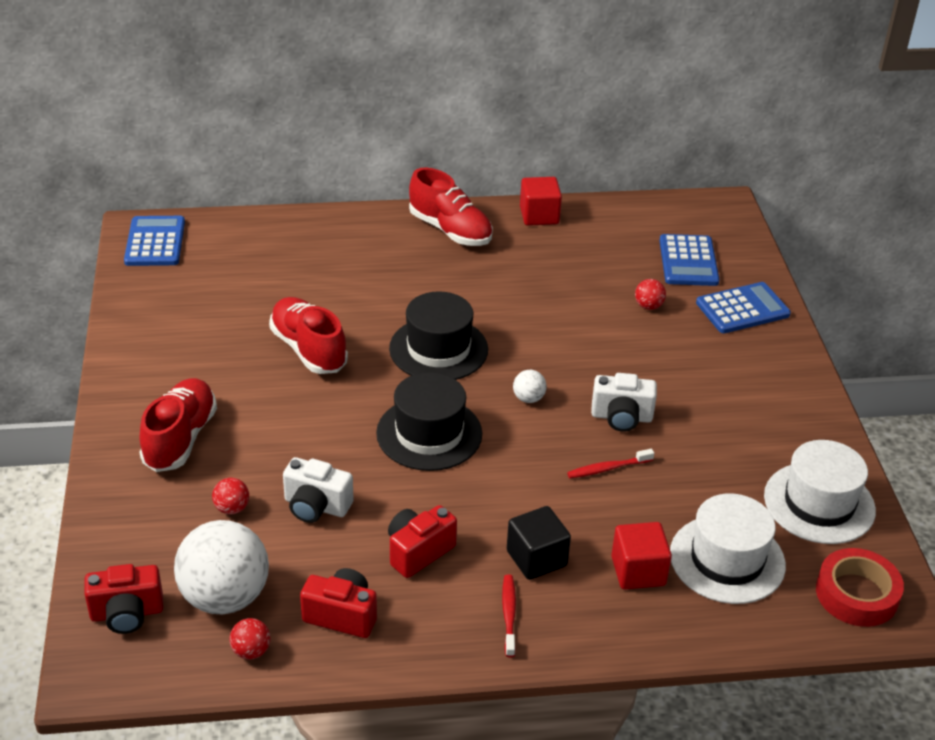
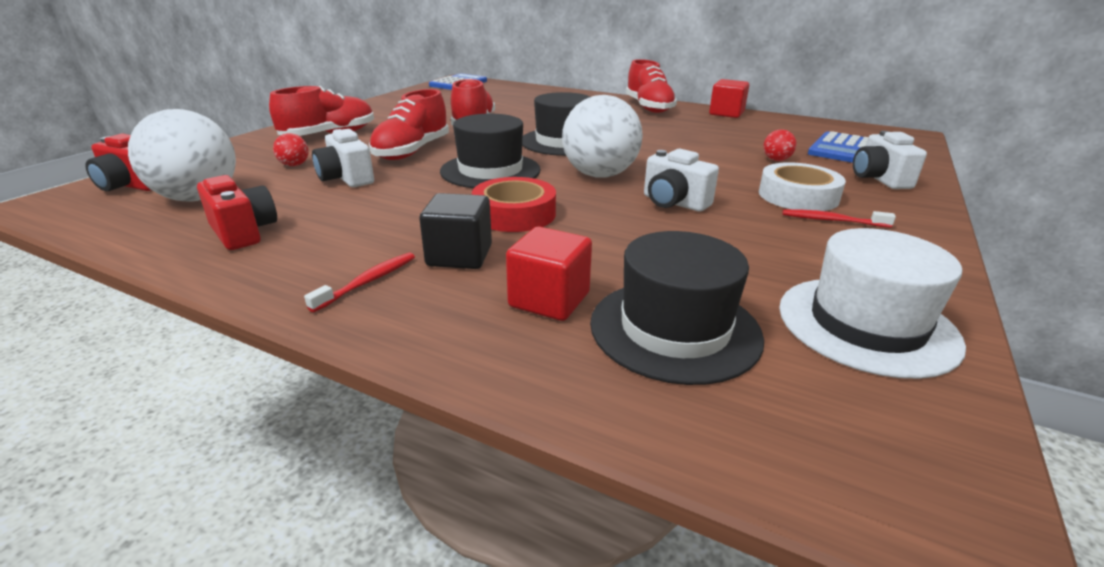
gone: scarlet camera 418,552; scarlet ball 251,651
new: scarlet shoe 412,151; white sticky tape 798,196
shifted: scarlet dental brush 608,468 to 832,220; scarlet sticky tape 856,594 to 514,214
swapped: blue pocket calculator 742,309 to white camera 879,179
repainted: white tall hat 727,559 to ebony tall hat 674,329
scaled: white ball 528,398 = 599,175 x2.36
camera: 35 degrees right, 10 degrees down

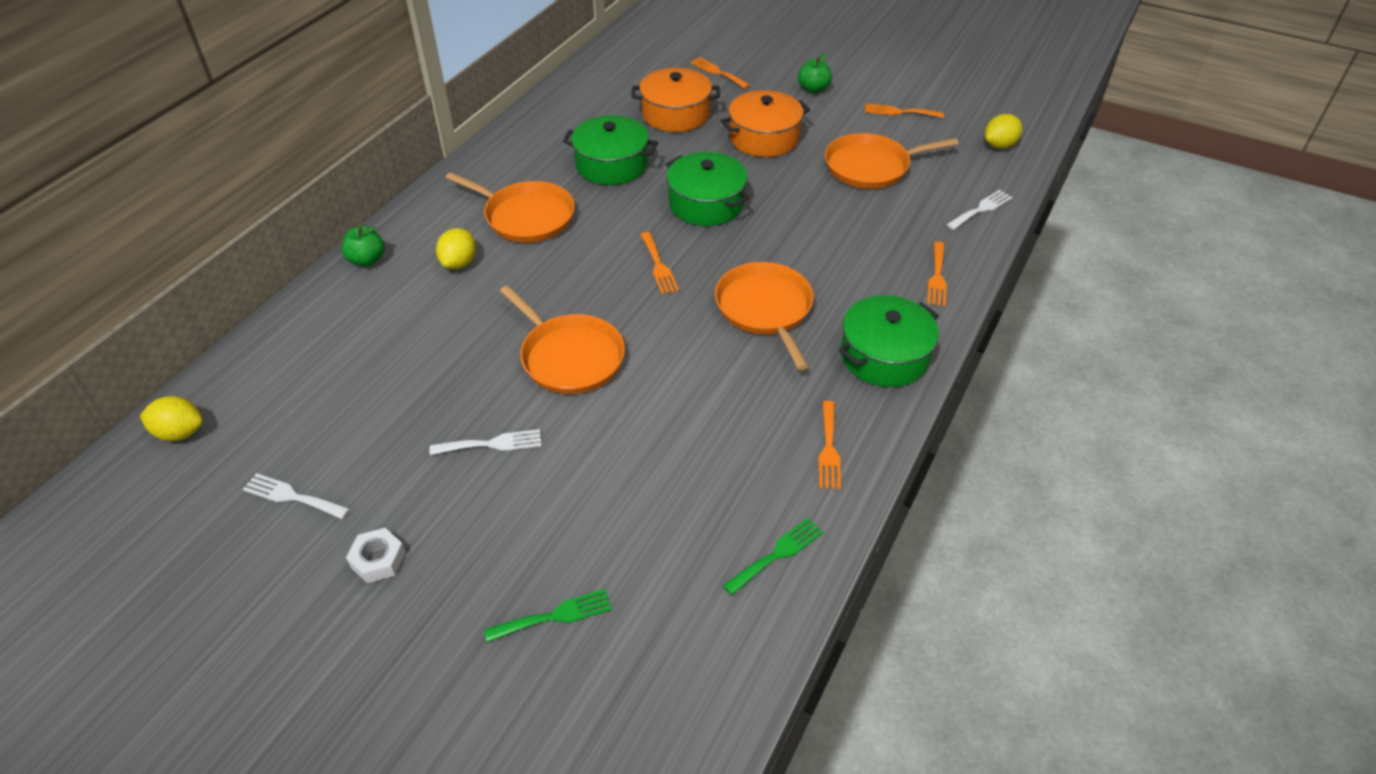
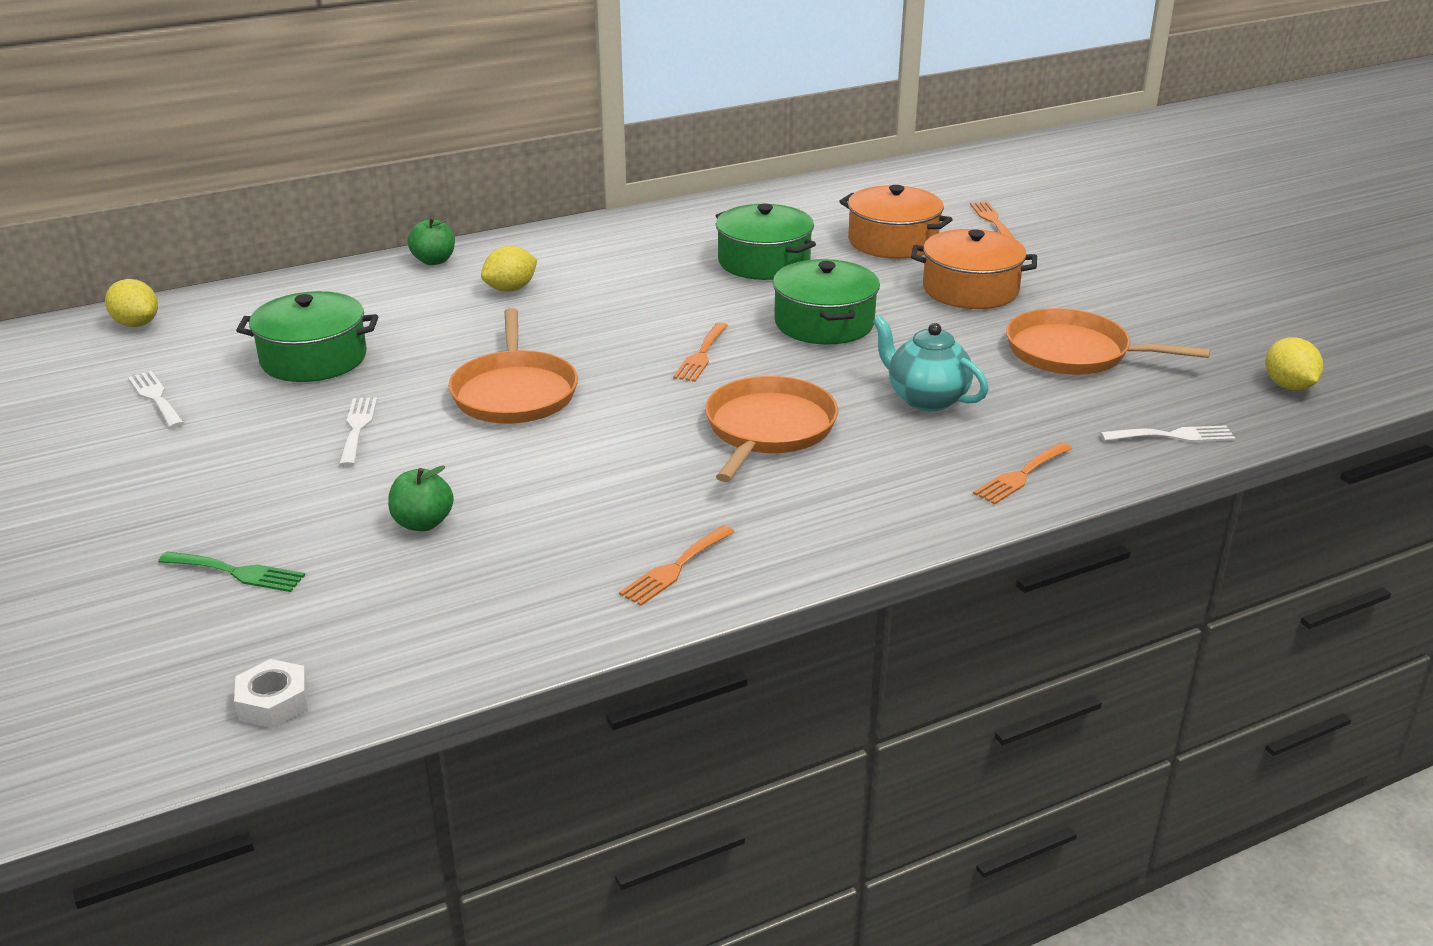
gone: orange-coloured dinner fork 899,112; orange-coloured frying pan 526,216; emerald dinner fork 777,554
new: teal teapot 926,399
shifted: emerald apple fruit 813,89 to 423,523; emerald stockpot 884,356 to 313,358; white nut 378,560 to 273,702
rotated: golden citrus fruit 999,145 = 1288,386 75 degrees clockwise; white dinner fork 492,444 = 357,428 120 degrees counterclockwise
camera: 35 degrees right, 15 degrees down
****************
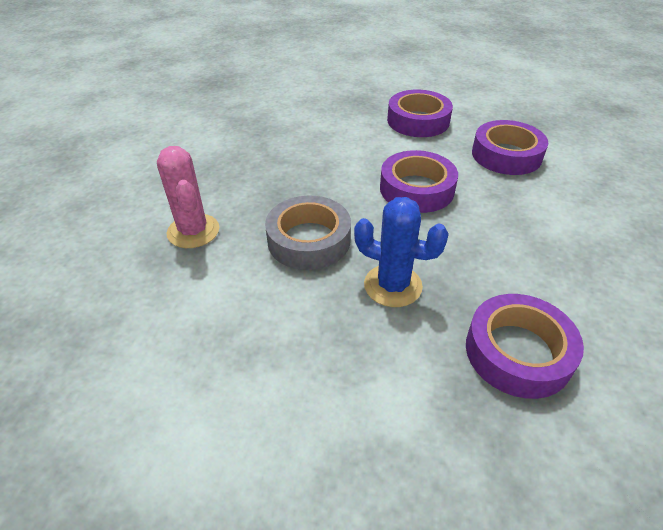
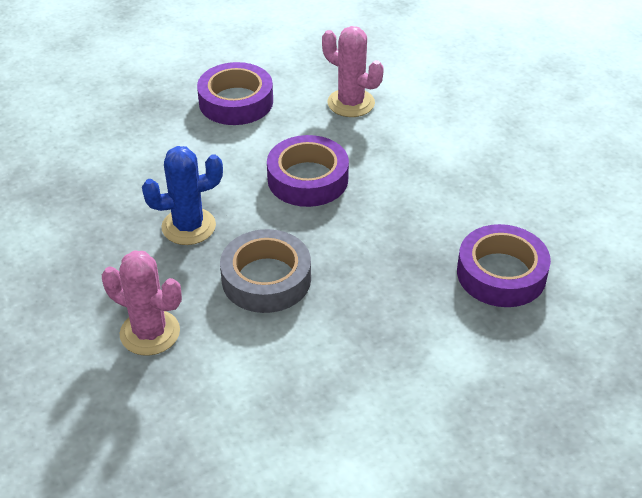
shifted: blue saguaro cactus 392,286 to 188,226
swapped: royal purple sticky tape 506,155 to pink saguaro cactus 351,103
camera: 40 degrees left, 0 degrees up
****************
- [Problem requirements]: Copy out each line of the entries above that holds "scarlet".

- [Response for this exercise]:
gone: scarlet camera 418,552; scarlet ball 251,651
new: scarlet shoe 412,151; white sticky tape 798,196
shifted: scarlet dental brush 608,468 to 832,220; scarlet sticky tape 856,594 to 514,214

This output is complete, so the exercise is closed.